■ **Supplied entries**
- - - - - - -

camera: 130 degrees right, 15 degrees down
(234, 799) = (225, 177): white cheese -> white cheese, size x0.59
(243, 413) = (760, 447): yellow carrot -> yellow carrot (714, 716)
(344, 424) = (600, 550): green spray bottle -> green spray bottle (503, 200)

- - - - - - -

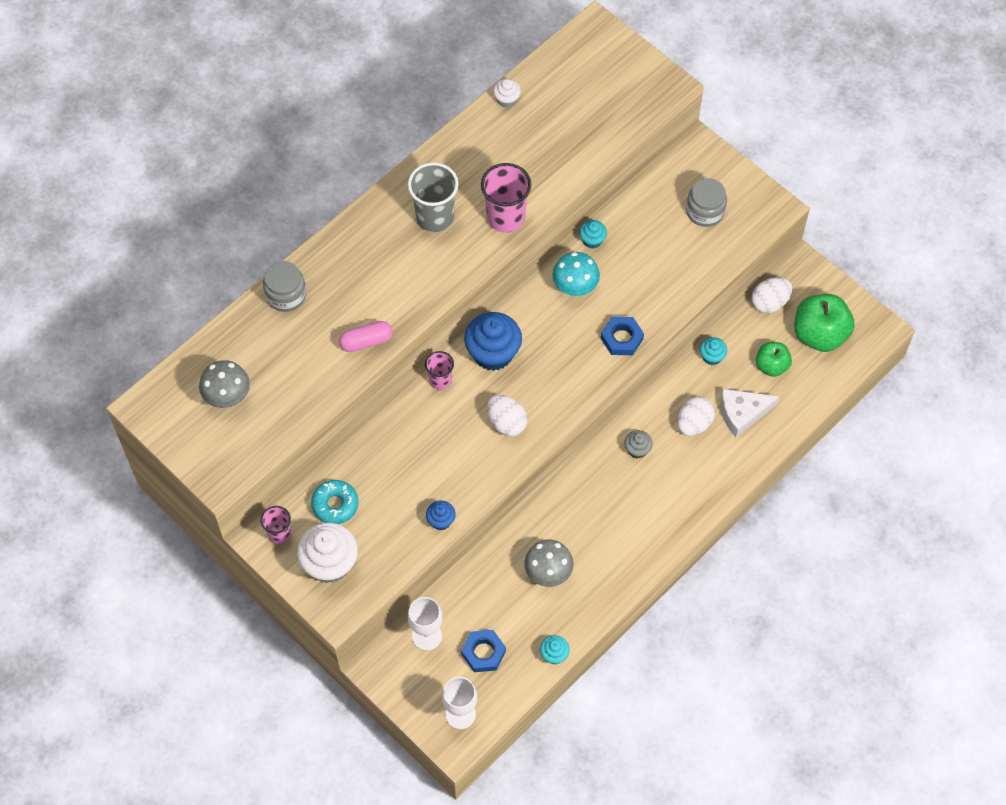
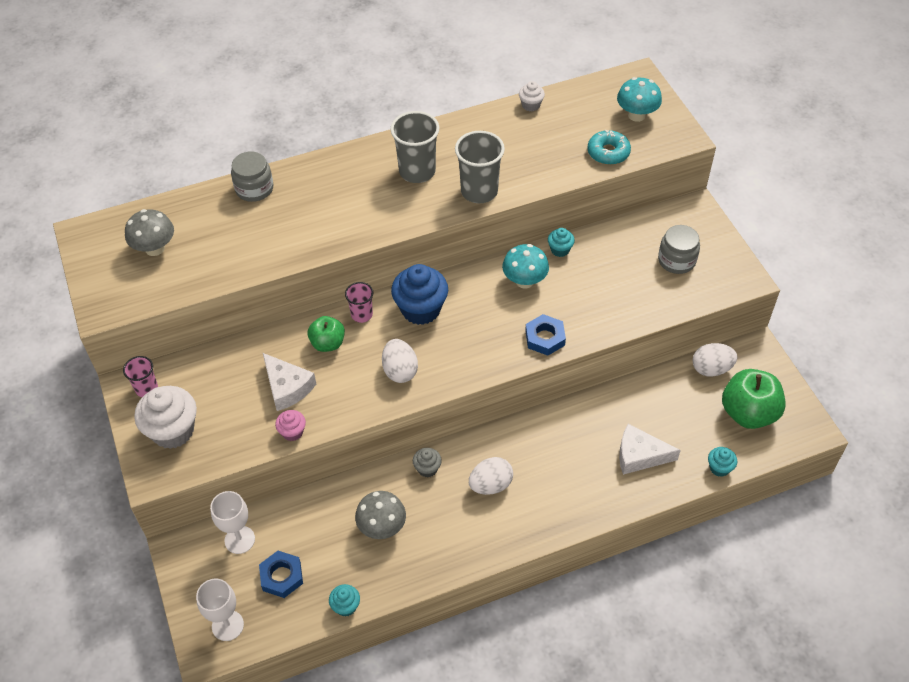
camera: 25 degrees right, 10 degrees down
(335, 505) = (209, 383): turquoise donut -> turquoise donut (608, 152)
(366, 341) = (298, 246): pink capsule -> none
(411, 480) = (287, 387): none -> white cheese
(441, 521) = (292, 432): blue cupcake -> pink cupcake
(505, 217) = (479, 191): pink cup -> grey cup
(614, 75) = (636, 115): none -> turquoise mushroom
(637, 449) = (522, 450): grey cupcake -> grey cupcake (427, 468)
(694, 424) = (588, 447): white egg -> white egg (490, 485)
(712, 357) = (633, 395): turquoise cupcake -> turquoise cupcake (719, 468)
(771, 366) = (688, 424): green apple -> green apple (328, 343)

- - - - - - -

In the listing above, find the line with "(243, 413) = (760, 447): yellow" and the line with "(344, 424) = (600, 550): green", then print exactly those lines and every line between them.

■ **Response**
(243, 413) = (760, 447): yellow carrot -> yellow carrot (714, 716)
(344, 424) = (600, 550): green spray bottle -> green spray bottle (503, 200)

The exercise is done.